**Before and after coordinates**
Content starts
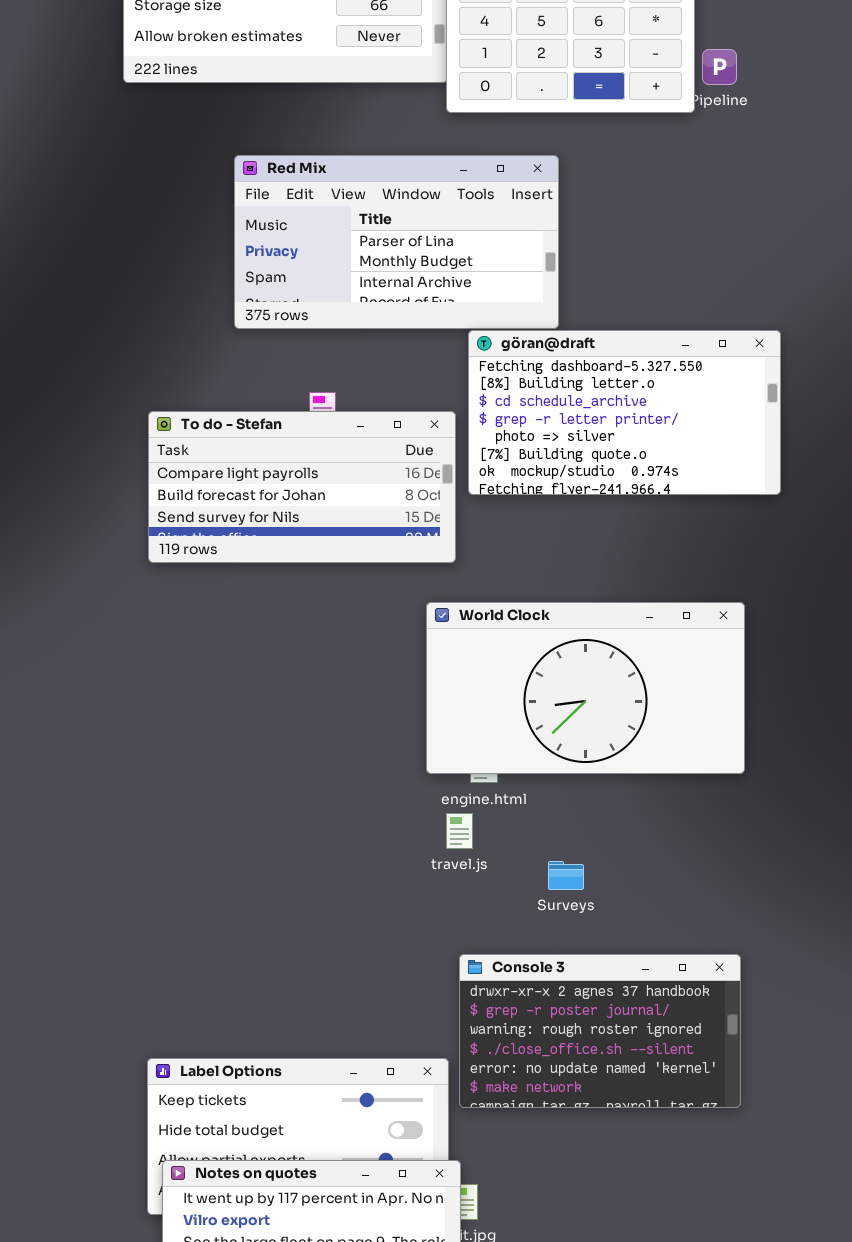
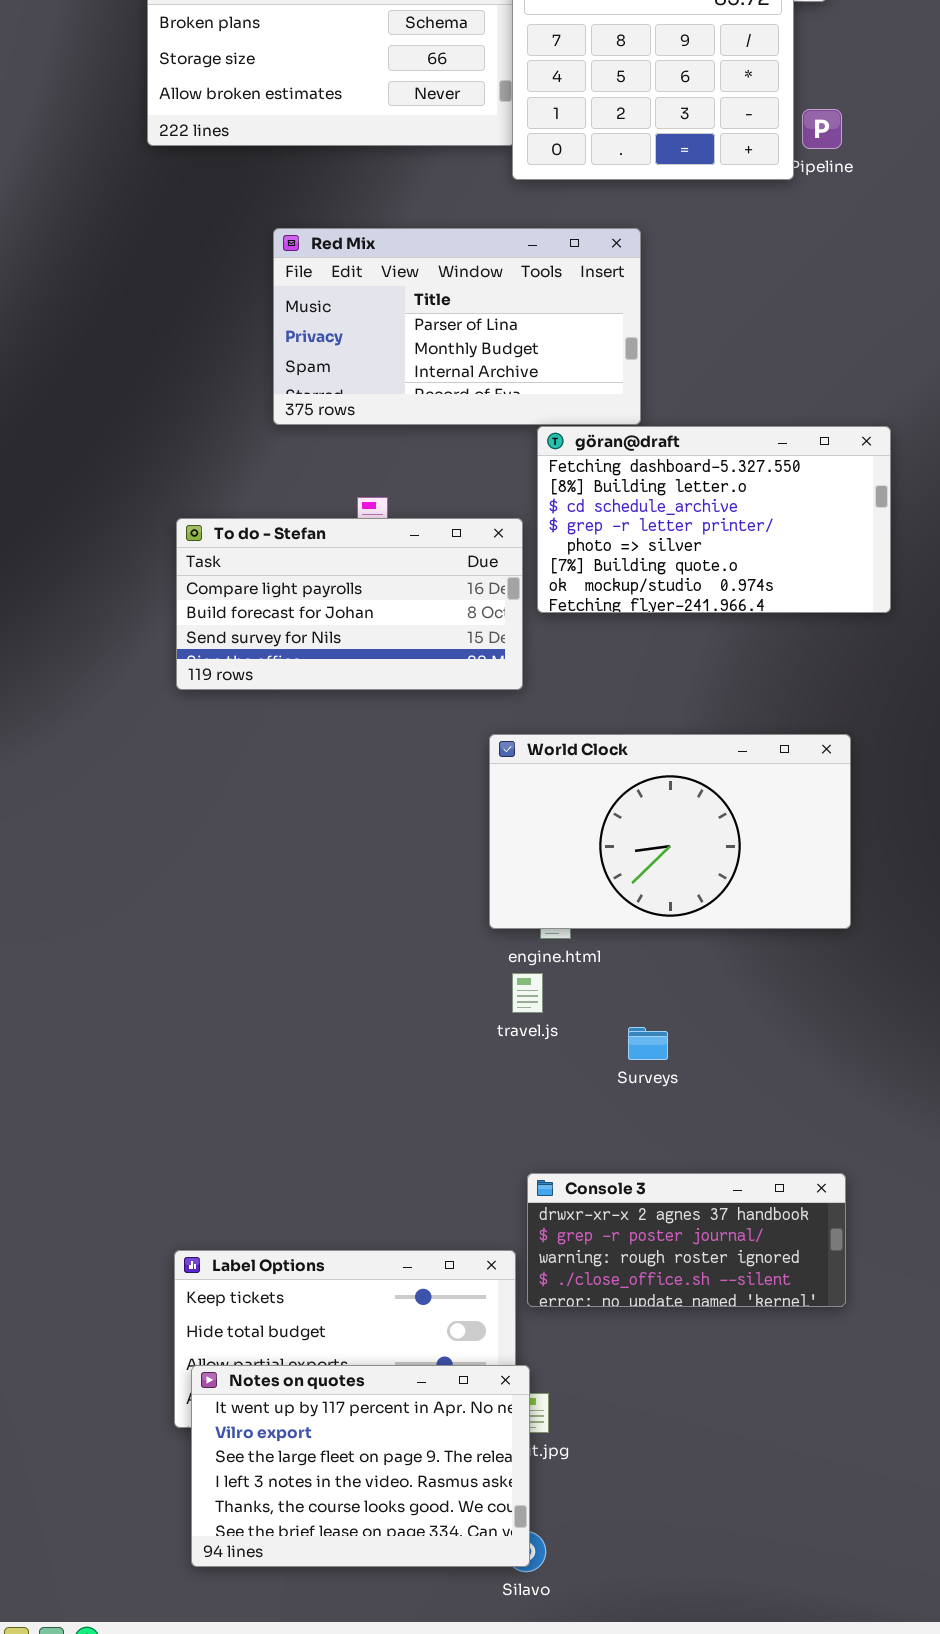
Console 3: [459,954,741,1108] -> [527,1173,846,1307], resized

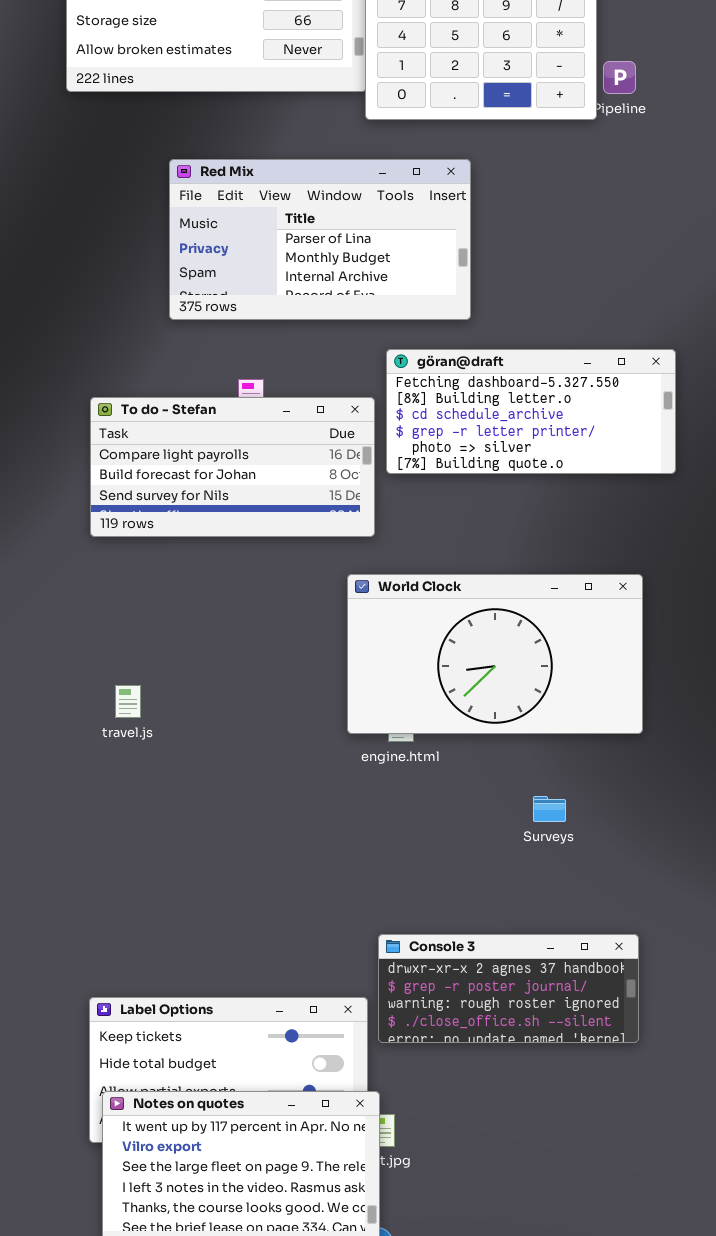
göran@draft: [537,426,891,613] -> [386,349,676,474], resized
travel.js: [512,973,543,1013] -> [115,685,141,718], moved
Surveys: [628,1027,668,1060] -> [533,796,566,822], moved

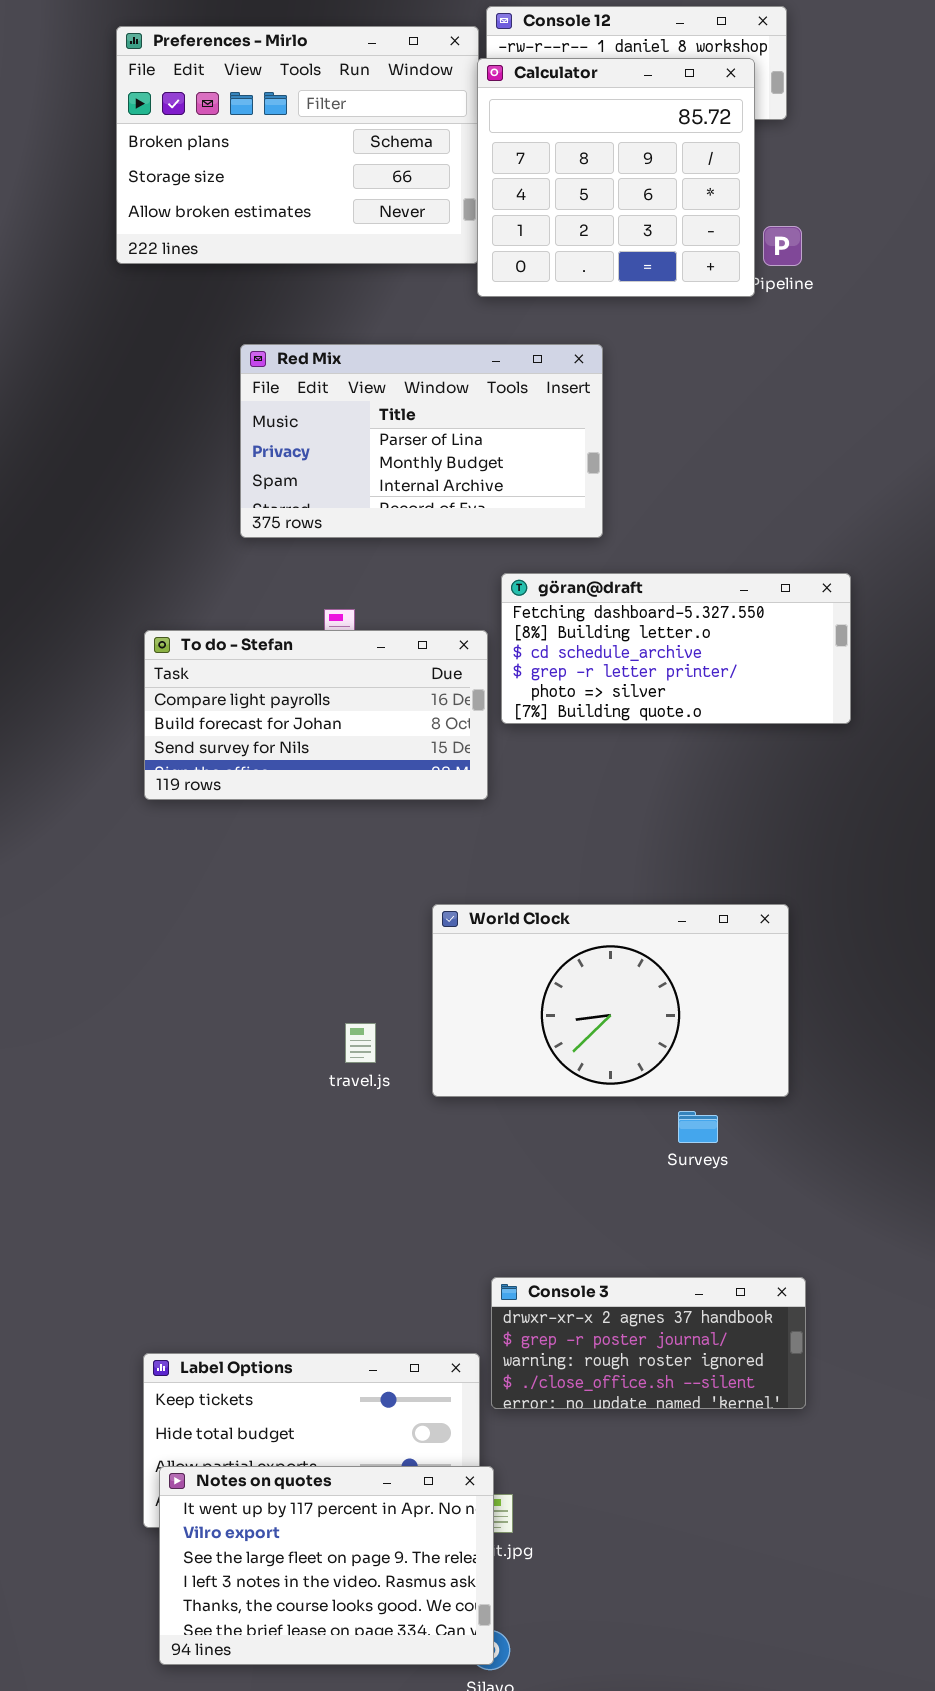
World Clock: [347,574,643,734] -> [432,904,789,1097], moved
travel.js: [115,685,141,718] -> [345,1023,376,1063], moved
Content ends
**WHAT YOU NEED TO DO**
Repeat the data above exactly, leaving out any pictures it holds.

**RESULT**
Console 3: [459,954,741,1108] -> [527,1173,846,1307], resized

göran@draft: [537,426,891,613] -> [386,349,676,474], resized
travel.js: [512,973,543,1013] -> [115,685,141,718], moved
Surveys: [628,1027,668,1060] -> [533,796,566,822], moved

World Clock: [347,574,643,734] -> [432,904,789,1097], moved
travel.js: [115,685,141,718] -> [345,1023,376,1063], moved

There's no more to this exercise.